▸ Problem to work on: Print the entries once more, unchanged.

━━ Information supplied

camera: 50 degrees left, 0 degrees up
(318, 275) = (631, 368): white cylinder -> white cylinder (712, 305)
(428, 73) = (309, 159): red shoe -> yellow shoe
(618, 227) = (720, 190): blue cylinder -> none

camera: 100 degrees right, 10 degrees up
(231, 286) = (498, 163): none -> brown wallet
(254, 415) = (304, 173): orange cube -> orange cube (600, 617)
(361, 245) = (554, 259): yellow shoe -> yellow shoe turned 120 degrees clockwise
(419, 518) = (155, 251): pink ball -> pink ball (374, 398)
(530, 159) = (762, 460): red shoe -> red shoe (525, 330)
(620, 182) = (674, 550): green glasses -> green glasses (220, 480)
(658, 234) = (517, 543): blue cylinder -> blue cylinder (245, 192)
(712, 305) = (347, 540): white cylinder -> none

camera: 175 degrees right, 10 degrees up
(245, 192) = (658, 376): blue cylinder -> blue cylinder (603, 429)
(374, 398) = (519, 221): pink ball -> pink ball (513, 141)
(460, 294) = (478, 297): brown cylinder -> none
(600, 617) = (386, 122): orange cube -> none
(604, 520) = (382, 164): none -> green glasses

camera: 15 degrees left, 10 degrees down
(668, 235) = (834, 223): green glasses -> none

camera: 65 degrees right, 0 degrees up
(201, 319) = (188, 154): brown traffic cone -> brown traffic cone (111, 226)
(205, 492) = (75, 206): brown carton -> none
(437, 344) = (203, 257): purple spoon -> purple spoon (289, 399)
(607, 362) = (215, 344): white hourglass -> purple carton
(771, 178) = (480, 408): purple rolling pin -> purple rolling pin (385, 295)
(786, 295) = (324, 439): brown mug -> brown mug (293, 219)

━━━━

▸ Completed task:
camera: 50 degrees left, 0 degrees up
(318, 275) = (631, 368): white cylinder -> white cylinder (712, 305)
(428, 73) = (309, 159): red shoe -> yellow shoe
(618, 227) = (720, 190): blue cylinder -> none

camera: 100 degrees right, 10 degrees up
(231, 286) = (498, 163): none -> brown wallet
(254, 415) = (304, 173): orange cube -> orange cube (600, 617)
(361, 245) = (554, 259): yellow shoe -> yellow shoe turned 120 degrees clockwise
(419, 518) = (155, 251): pink ball -> pink ball (374, 398)
(530, 159) = (762, 460): red shoe -> red shoe (525, 330)
(620, 182) = (674, 550): green glasses -> green glasses (220, 480)
(658, 234) = (517, 543): blue cylinder -> blue cylinder (245, 192)
(712, 305) = (347, 540): white cylinder -> none

camera: 175 degrees right, 10 degrees up
(245, 192) = (658, 376): blue cylinder -> blue cylinder (603, 429)
(374, 398) = (519, 221): pink ball -> pink ball (513, 141)
(460, 294) = (478, 297): brown cylinder -> none
(600, 617) = (386, 122): orange cube -> none
(604, 520) = (382, 164): none -> green glasses

camera: 15 degrees left, 10 degrees down
(668, 235) = (834, 223): green glasses -> none

camera: 65 degrees right, 0 degrees up
(201, 319) = (188, 154): brown traffic cone -> brown traffic cone (111, 226)
(205, 492) = (75, 206): brown carton -> none
(437, 344) = (203, 257): purple spoon -> purple spoon (289, 399)
(607, 362) = (215, 344): white hourglass -> purple carton
(771, 178) = (480, 408): purple rolling pin -> purple rolling pin (385, 295)
(786, 295) = (324, 439): brown mug -> brown mug (293, 219)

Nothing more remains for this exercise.